Task goal :: Print the entries exactly as they appear, and omit any images.

Structured diff data

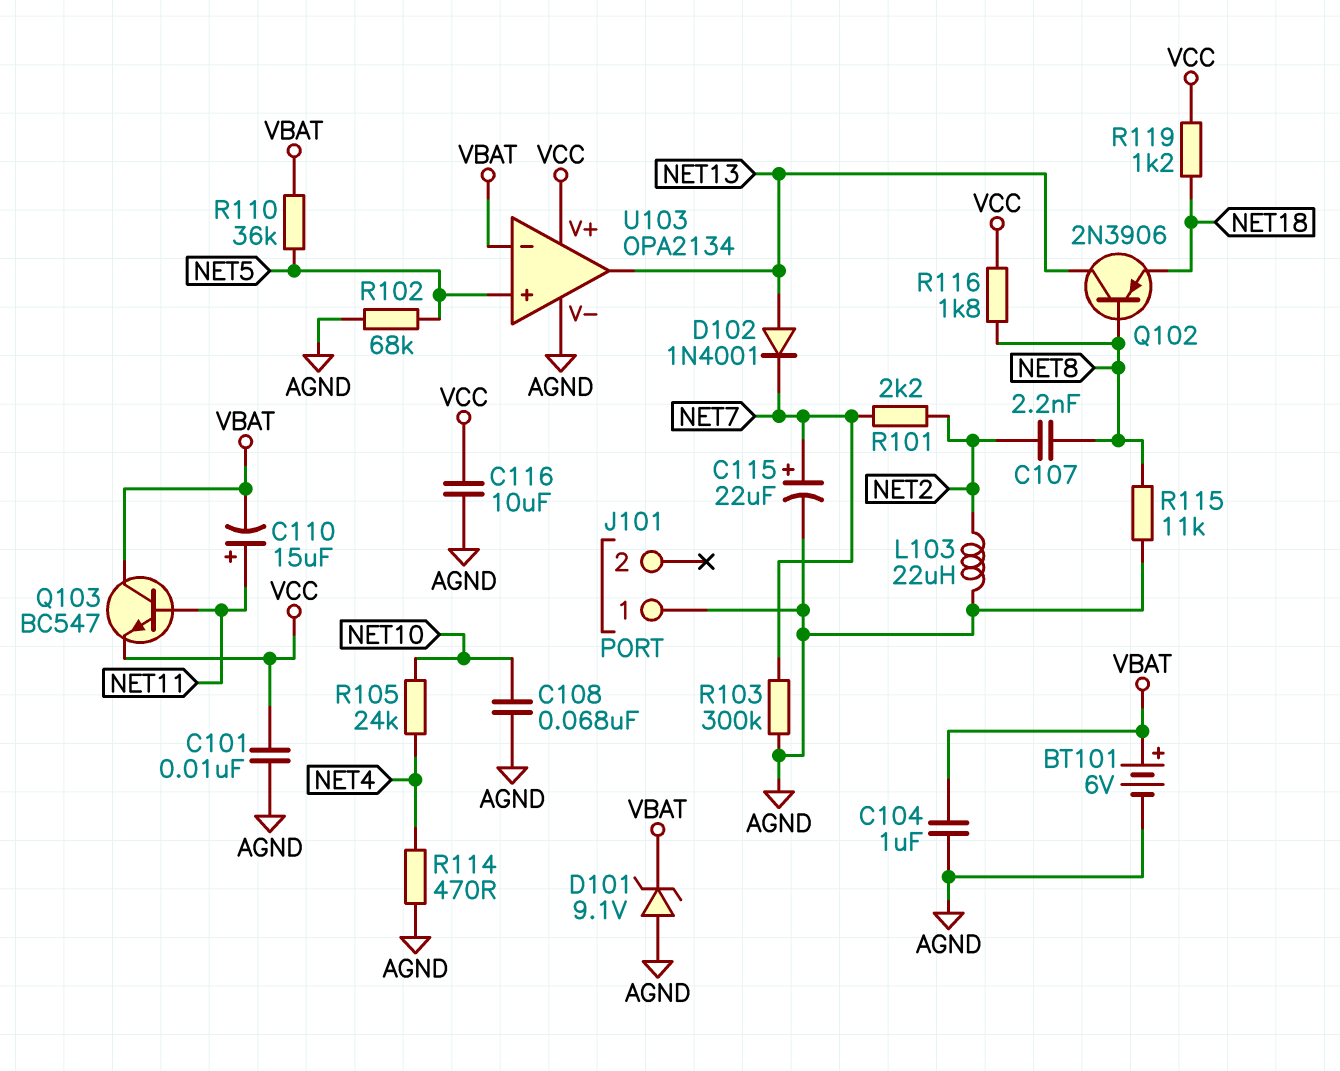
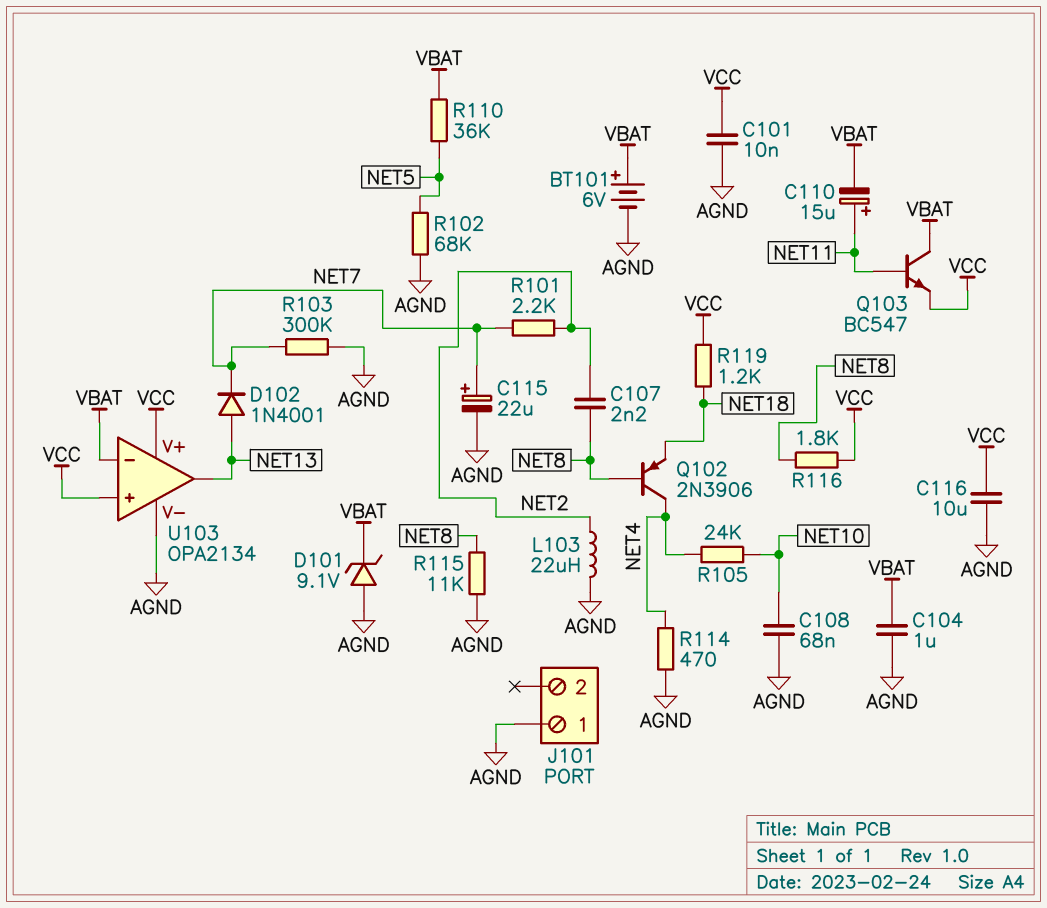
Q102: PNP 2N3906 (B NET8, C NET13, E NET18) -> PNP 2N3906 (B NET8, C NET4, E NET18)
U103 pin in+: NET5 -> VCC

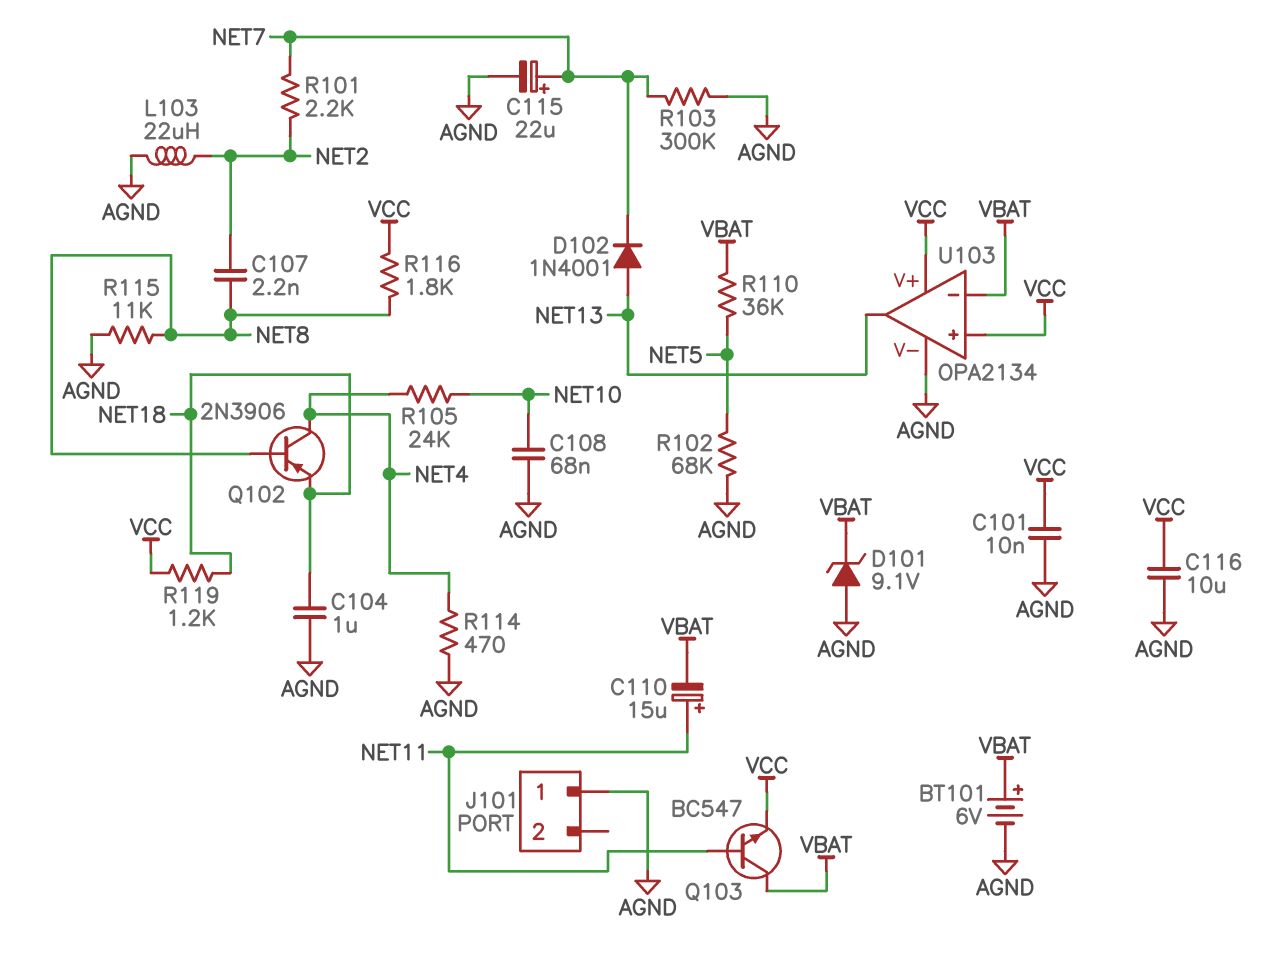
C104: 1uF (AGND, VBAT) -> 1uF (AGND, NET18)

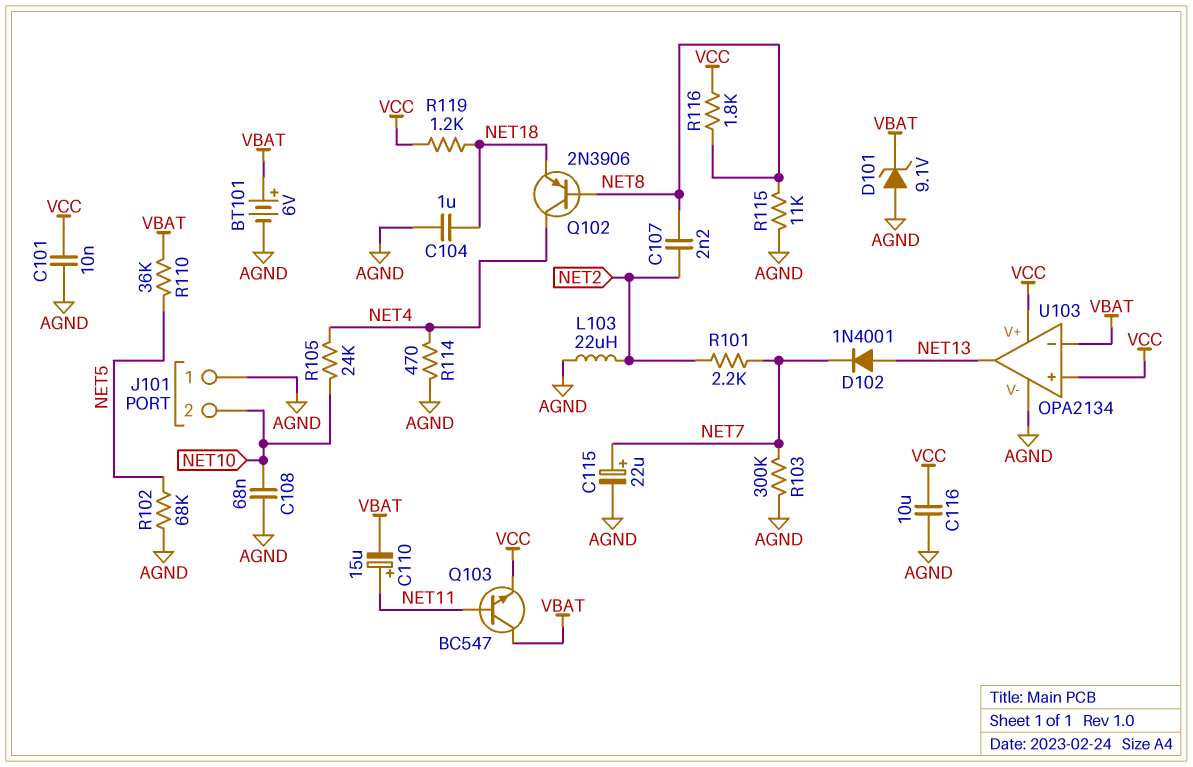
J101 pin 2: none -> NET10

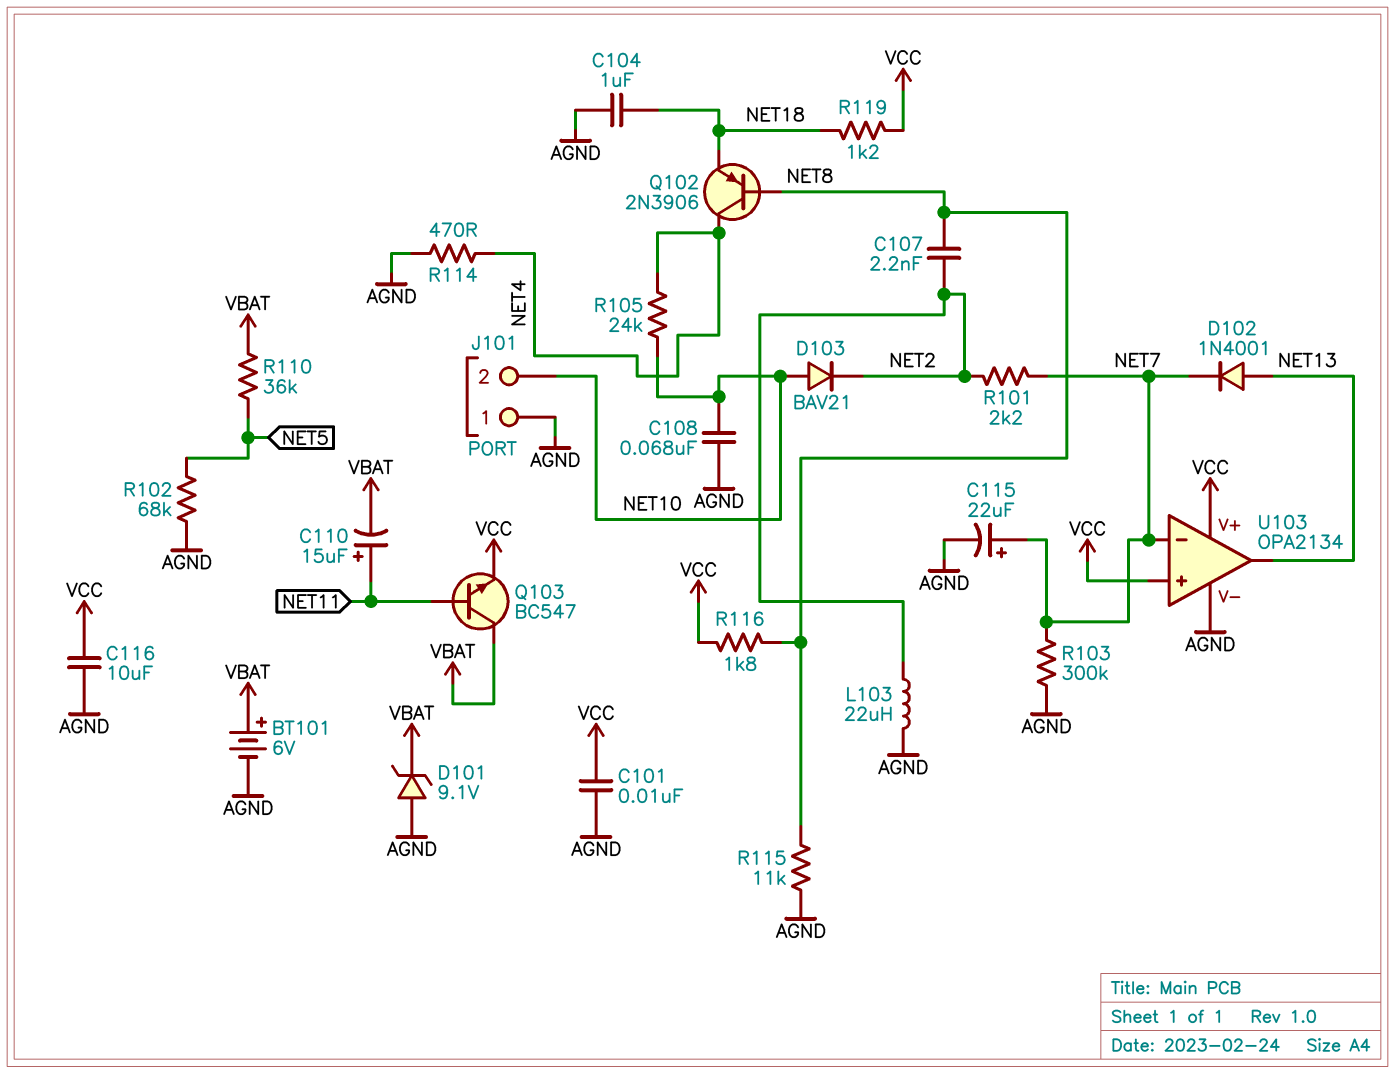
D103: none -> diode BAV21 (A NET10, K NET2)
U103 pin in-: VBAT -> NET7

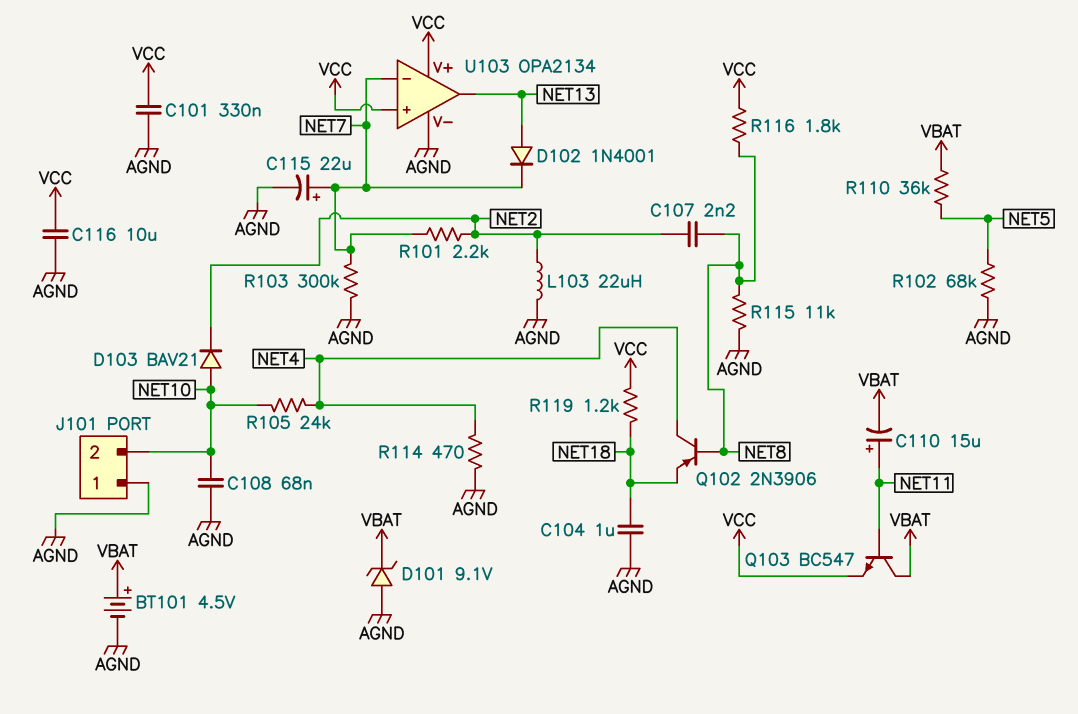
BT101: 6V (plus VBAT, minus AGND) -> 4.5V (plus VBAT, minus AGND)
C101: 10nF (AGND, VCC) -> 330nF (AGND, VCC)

Solution for this task ::
Q102: PNP 2N3906 (B NET8, C NET13, E NET18) -> PNP 2N3906 (B NET8, C NET4, E NET18)
U103 pin in+: NET5 -> VCC

C104: 1uF (AGND, VBAT) -> 1uF (AGND, NET18)

J101 pin 2: none -> NET10

D103: none -> diode BAV21 (A NET10, K NET2)
U103 pin in-: VBAT -> NET7

BT101: 6V (plus VBAT, minus AGND) -> 4.5V (plus VBAT, minus AGND)
C101: 10nF (AGND, VCC) -> 330nF (AGND, VCC)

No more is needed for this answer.